- **STORED DATA**
----

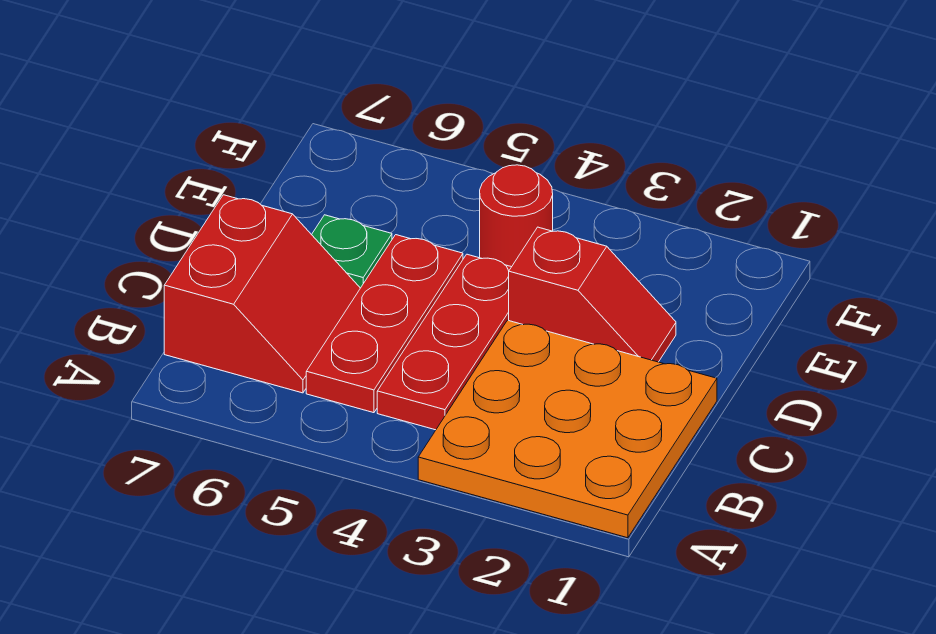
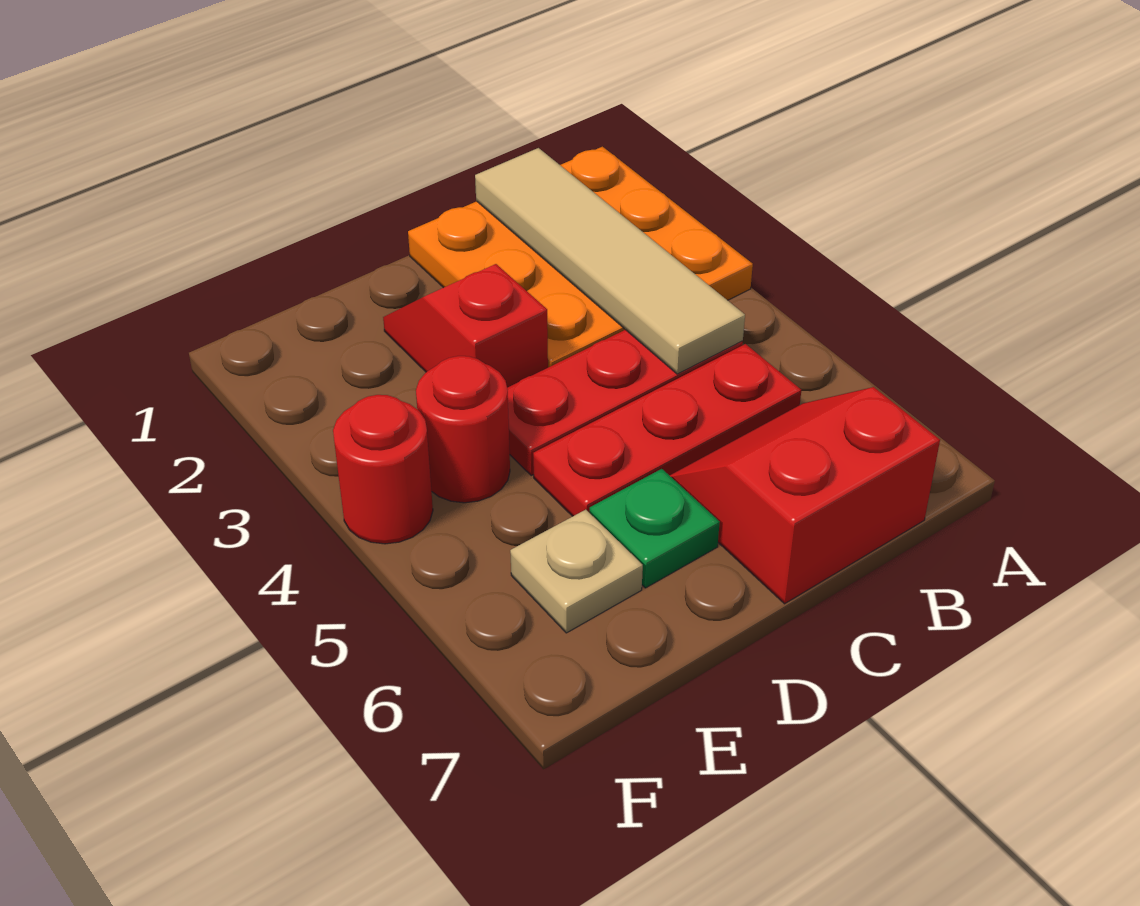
none -> tan tile B1:B4 level 2
none -> tan plate E6 level 1
none -> red round brick F4 level 1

----

- **WORK INSTRUCTIONS**
Write out the material above without changing a word, and skip any picture.

- **RESULT**
none -> tan tile B1:B4 level 2
none -> tan plate E6 level 1
none -> red round brick F4 level 1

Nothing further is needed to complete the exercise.